WHAT IS NEEDED:
Leave out the images and transcribe the entries below word for word.

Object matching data
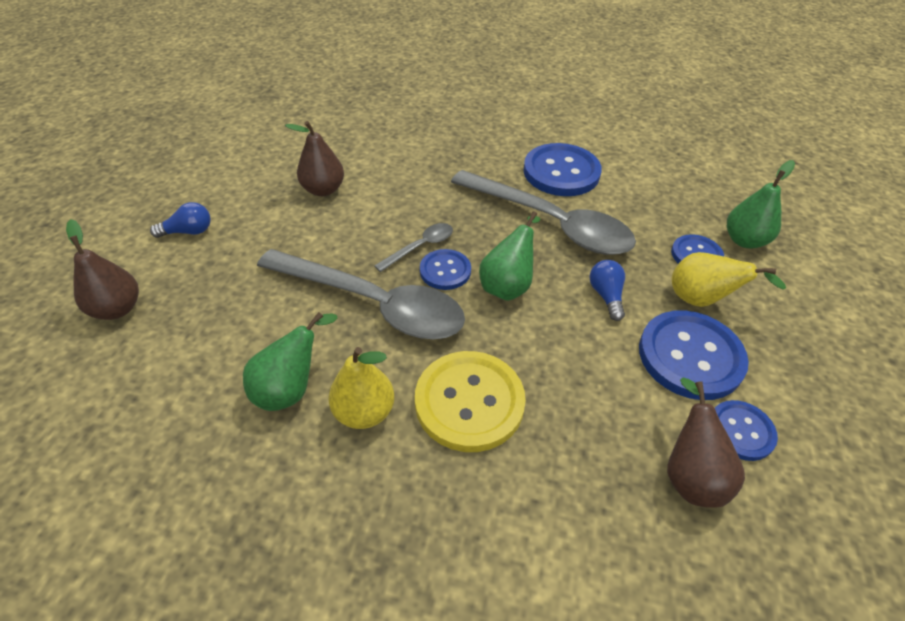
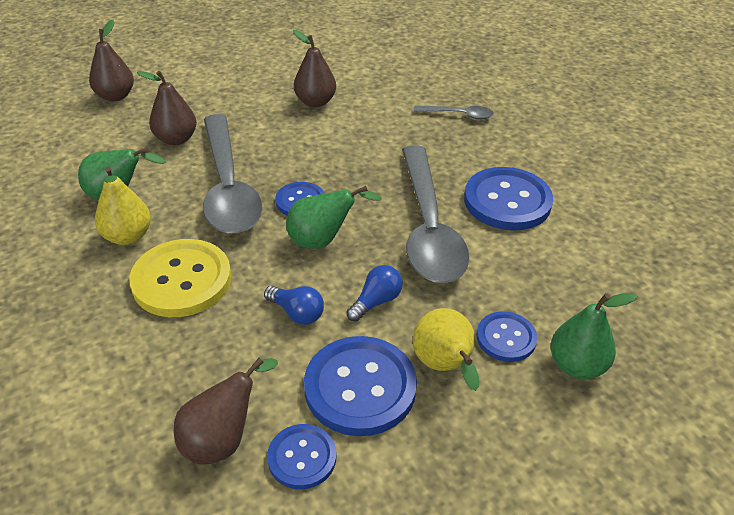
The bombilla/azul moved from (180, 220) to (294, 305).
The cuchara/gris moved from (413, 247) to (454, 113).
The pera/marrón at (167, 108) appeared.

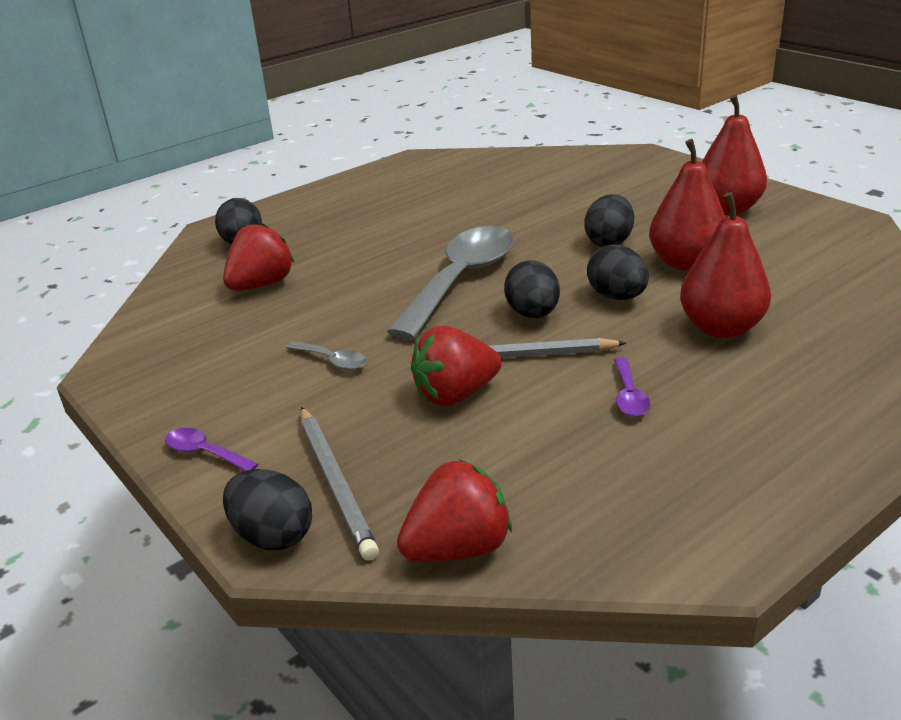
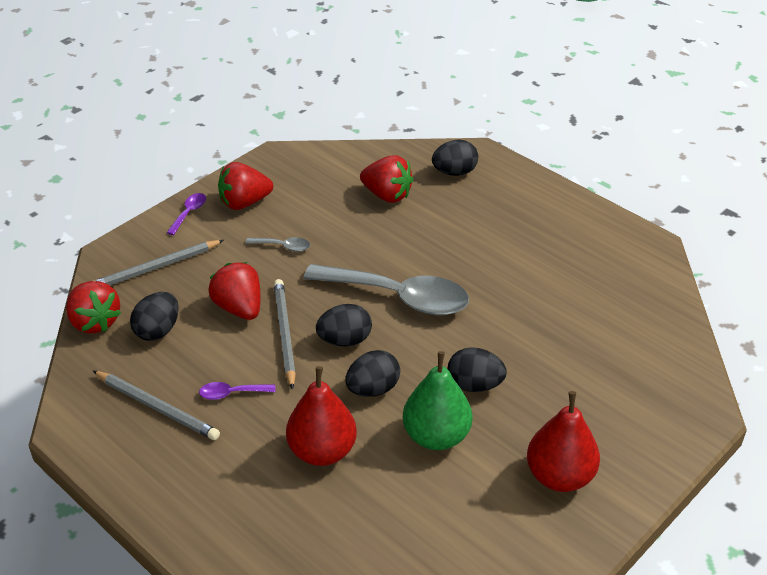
The pera/rojo at (687, 205) became the pera/verde at (438, 400).
The cuchara/gris at (326, 355) turned 105 degrees counterclockwise.
The huevo/negro moved from (267, 509) to (154, 316).
The fresa/rojo at (245, 186) appeared.
The lápiz/gris at (156, 405) appeared.

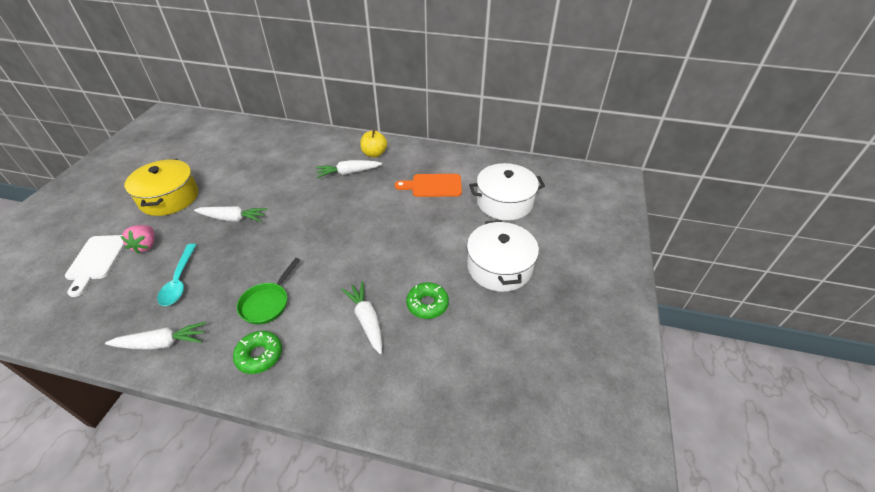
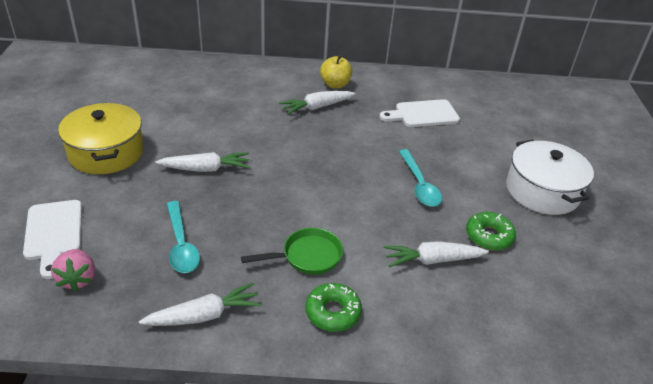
The olla/blanco at (507, 191) disappeared.
The tabla de cortar/naranja at (428, 185) became the tabla de cortar/blanco at (419, 113).
The fresa/rosa moved from (137, 239) to (73, 270).
The sartén/verde at (268, 291) turned 120 degrees counterclockwise.
The zanahoria/blanco at (361, 317) turned 60 degrees counterclockwise.
The cuchara/turquesa at (420, 178) appeared.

WRITTEN SOLUTION:
The bombilla/azul moved from (180, 220) to (294, 305).
The cuchara/gris moved from (413, 247) to (454, 113).
The pera/marrón at (167, 108) appeared.

The pera/rojo at (687, 205) became the pera/verde at (438, 400).
The cuchara/gris at (326, 355) turned 105 degrees counterclockwise.
The huevo/negro moved from (267, 509) to (154, 316).
The fresa/rojo at (245, 186) appeared.
The lápiz/gris at (156, 405) appeared.

The olla/blanco at (507, 191) disappeared.
The tabla de cortar/naranja at (428, 185) became the tabla de cortar/blanco at (419, 113).
The fresa/rosa moved from (137, 239) to (73, 270).
The sartén/verde at (268, 291) turned 120 degrees counterclockwise.
The zanahoria/blanco at (361, 317) turned 60 degrees counterclockwise.
The cuchara/turquesa at (420, 178) appeared.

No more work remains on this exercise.